Action item: Reproduce, exactly, the lines of the material below from the line containing "camera: 130 degrees right, 15 degrees down" through the line containing "(600, 303) = (107, 390): red", with both end lines included and nothing else.

Records supplied:
★ ★ ★ ★ ★ ★ ★
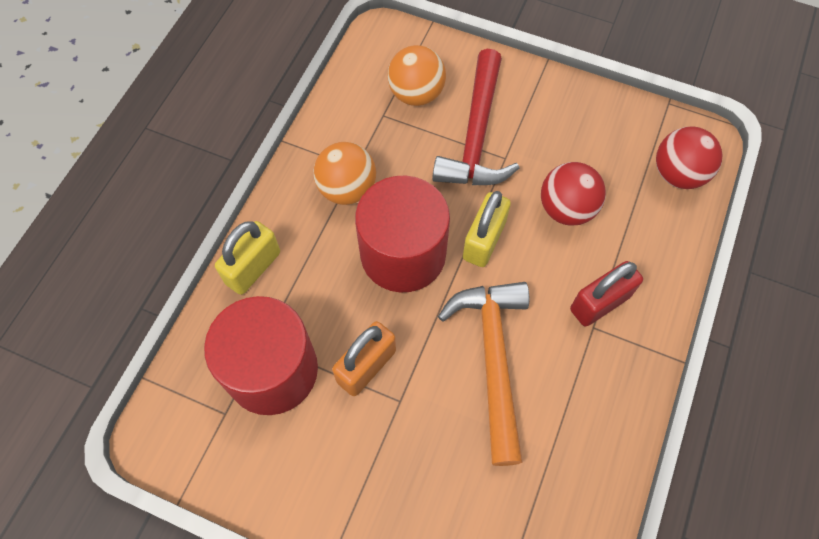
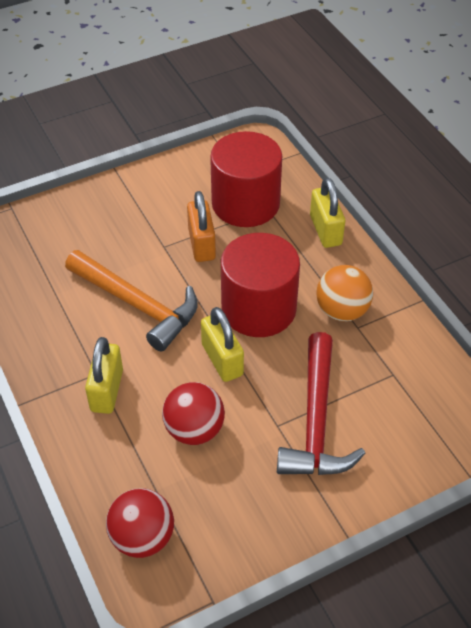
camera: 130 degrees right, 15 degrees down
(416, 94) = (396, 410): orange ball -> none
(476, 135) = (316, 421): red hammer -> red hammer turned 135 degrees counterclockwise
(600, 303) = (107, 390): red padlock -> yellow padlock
★ ★ ★ ★ ★ ★ ★
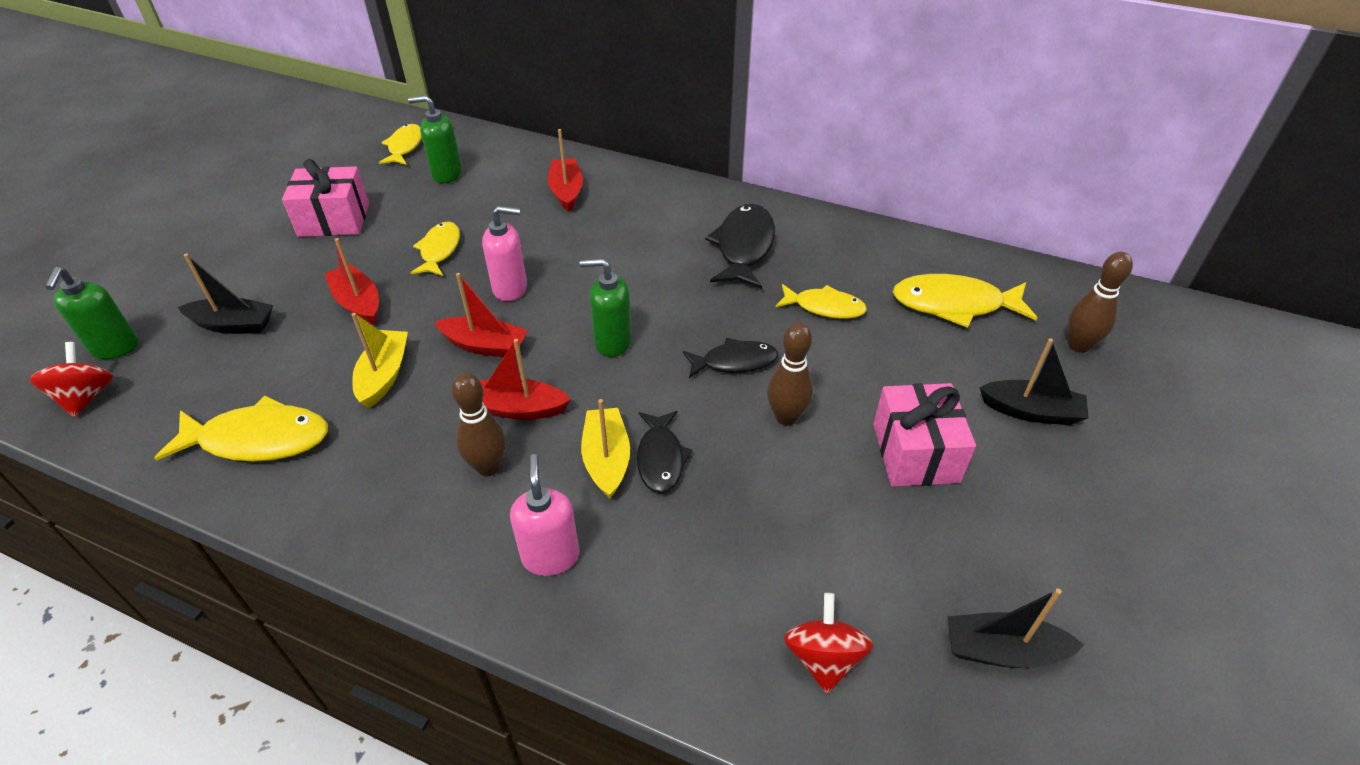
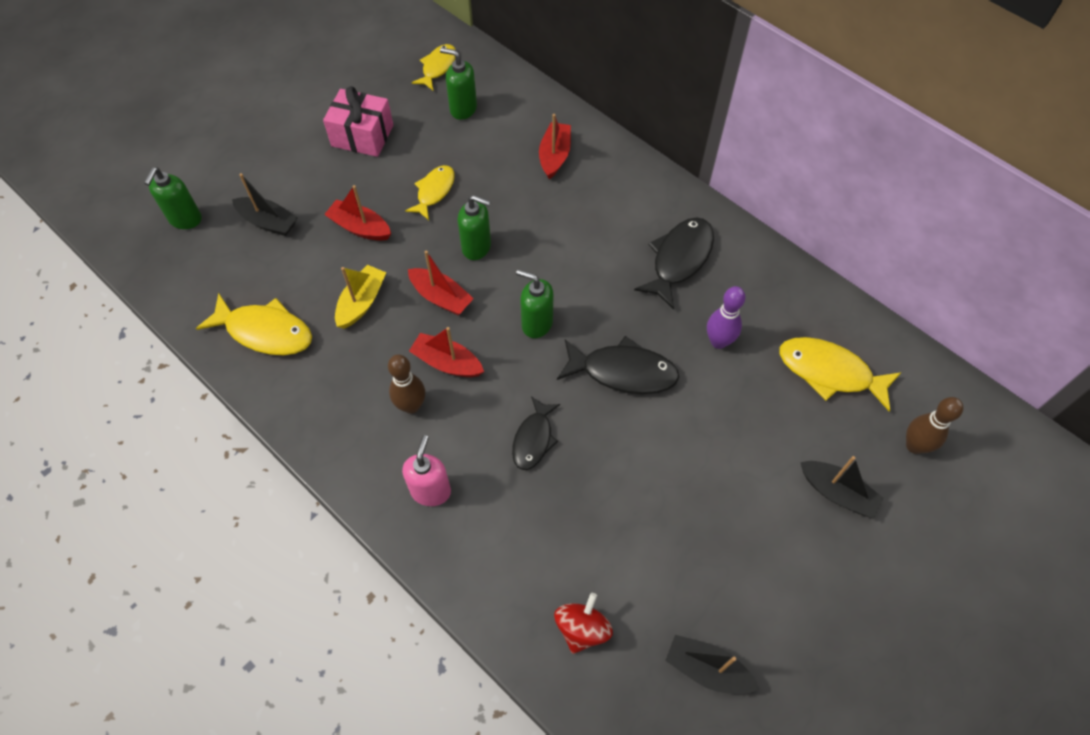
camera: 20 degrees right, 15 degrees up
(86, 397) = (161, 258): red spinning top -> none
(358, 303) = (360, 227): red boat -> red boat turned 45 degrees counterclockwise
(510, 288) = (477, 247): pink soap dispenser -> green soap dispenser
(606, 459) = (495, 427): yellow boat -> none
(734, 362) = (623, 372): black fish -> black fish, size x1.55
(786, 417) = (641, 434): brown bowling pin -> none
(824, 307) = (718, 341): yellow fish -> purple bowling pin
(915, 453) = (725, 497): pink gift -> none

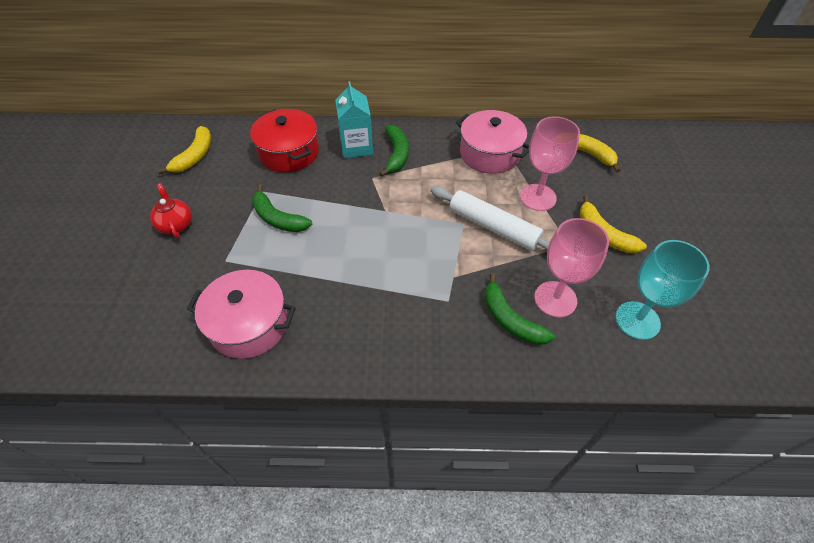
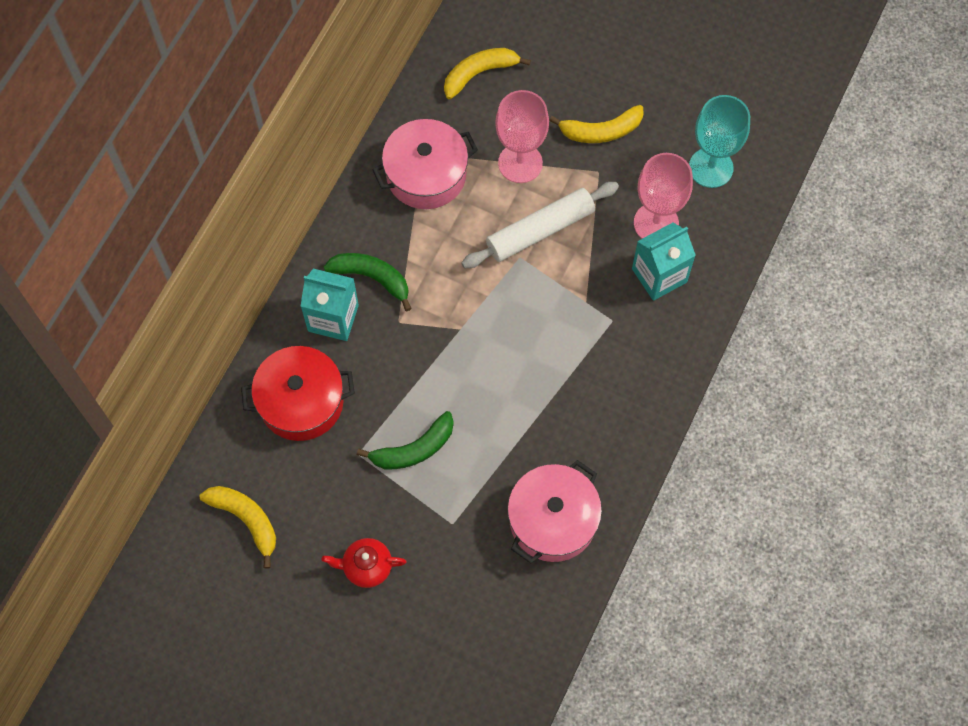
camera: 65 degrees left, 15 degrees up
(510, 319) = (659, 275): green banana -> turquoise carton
★ ★ ★ ★ ★ ★ ★
Solution for this task:
camera: 130 degrees right, 15 degrees down
(416, 94) = (396, 410): orange ball -> none
(476, 135) = (316, 421): red hammer -> red hammer turned 135 degrees counterclockwise
(600, 303) = (107, 390): red padlock -> yellow padlock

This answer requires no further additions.